• [What the exercise asks] Copy out word for word the part of the listing below that opens with the line containing "black square: moved 7 px down" and closes with the line containing "cyan triangle: moved 7 px right, 4 px down". Include both of those lines.

• [Data for this task]

________

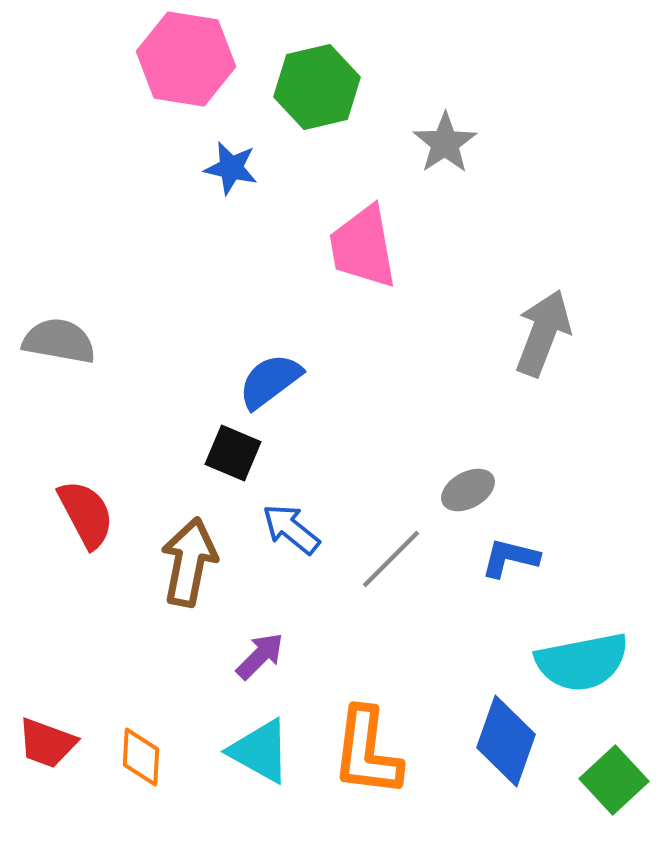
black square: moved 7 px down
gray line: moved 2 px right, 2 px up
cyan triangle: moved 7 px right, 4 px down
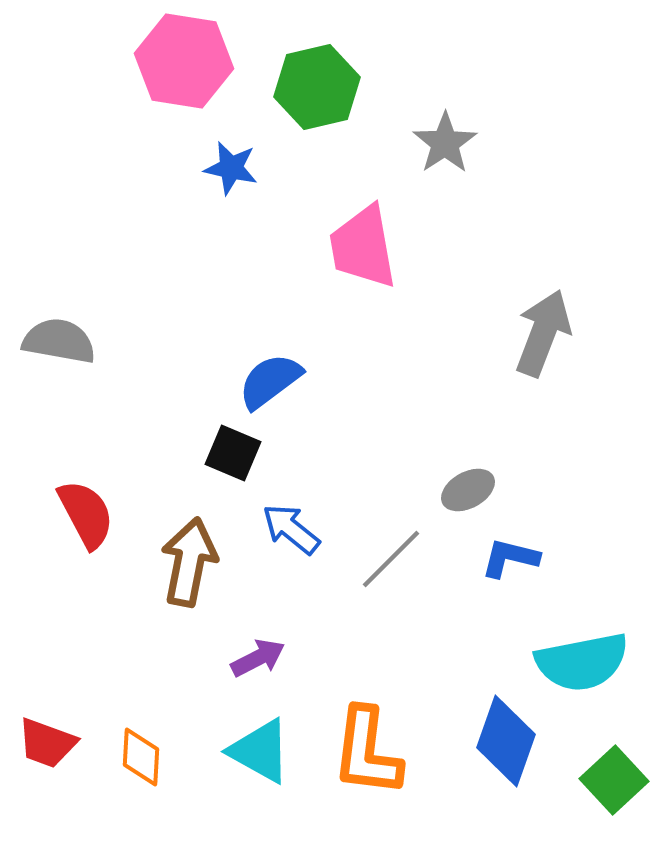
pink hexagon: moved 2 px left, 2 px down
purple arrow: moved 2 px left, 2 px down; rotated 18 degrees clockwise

________

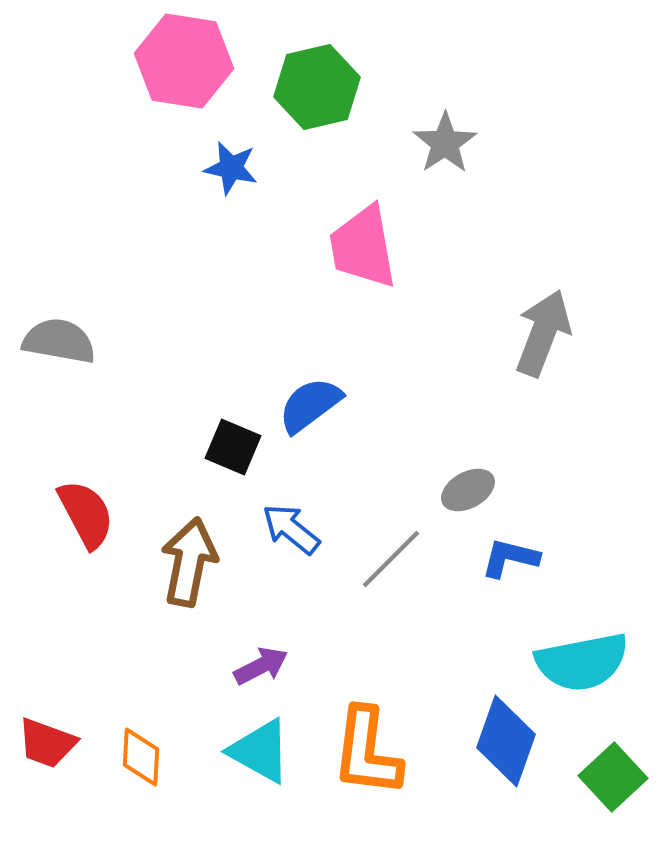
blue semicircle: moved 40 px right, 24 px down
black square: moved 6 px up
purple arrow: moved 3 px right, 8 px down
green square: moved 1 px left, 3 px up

________

• [Exercise answer]
black square: moved 7 px down
gray line: moved 2 px right, 2 px up
cyan triangle: moved 7 px right, 4 px down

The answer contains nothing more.